**Aim of the exercise:** Write each line below back out exactly, omitting its pictures.
*** Opening Information supplied ***
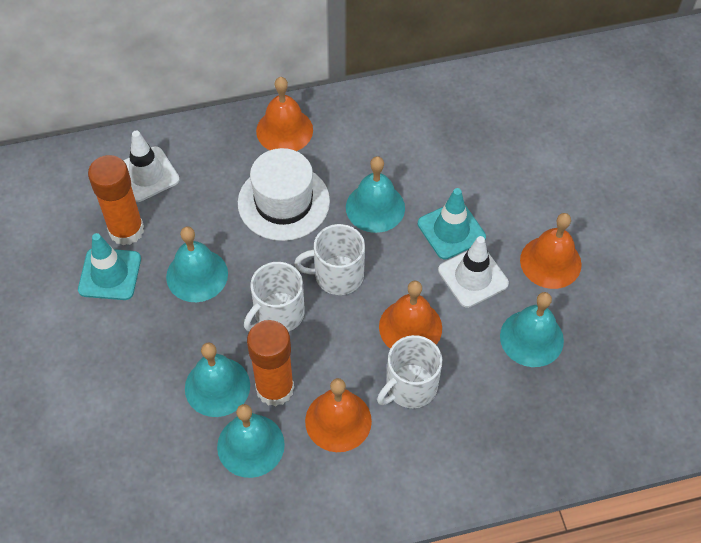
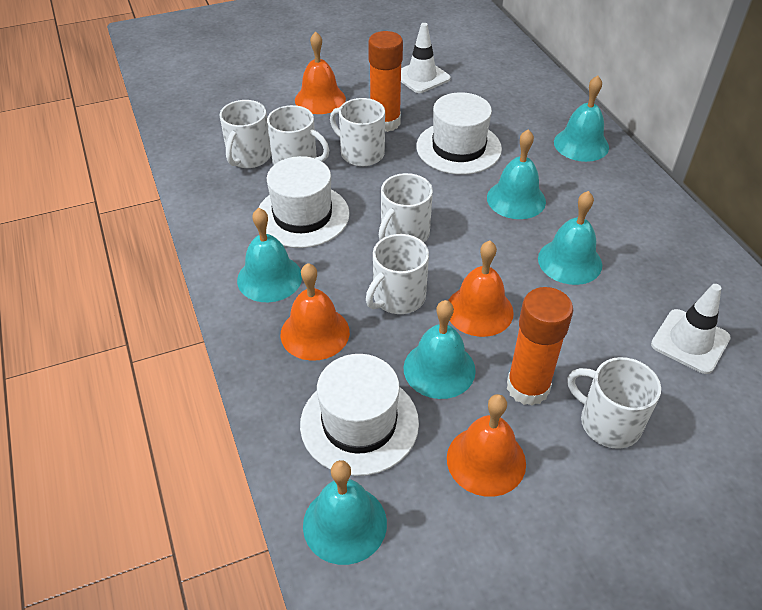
turquoise bell: 5 -> 6
turquoise traffic cone: 2 -> 0
white hat: 1 -> 3
white mug: 3 -> 6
*** Closing Information supplied ***
**Solution below:**
turquoise bell: 5 -> 6
turquoise traffic cone: 2 -> 0
white hat: 1 -> 3
white mug: 3 -> 6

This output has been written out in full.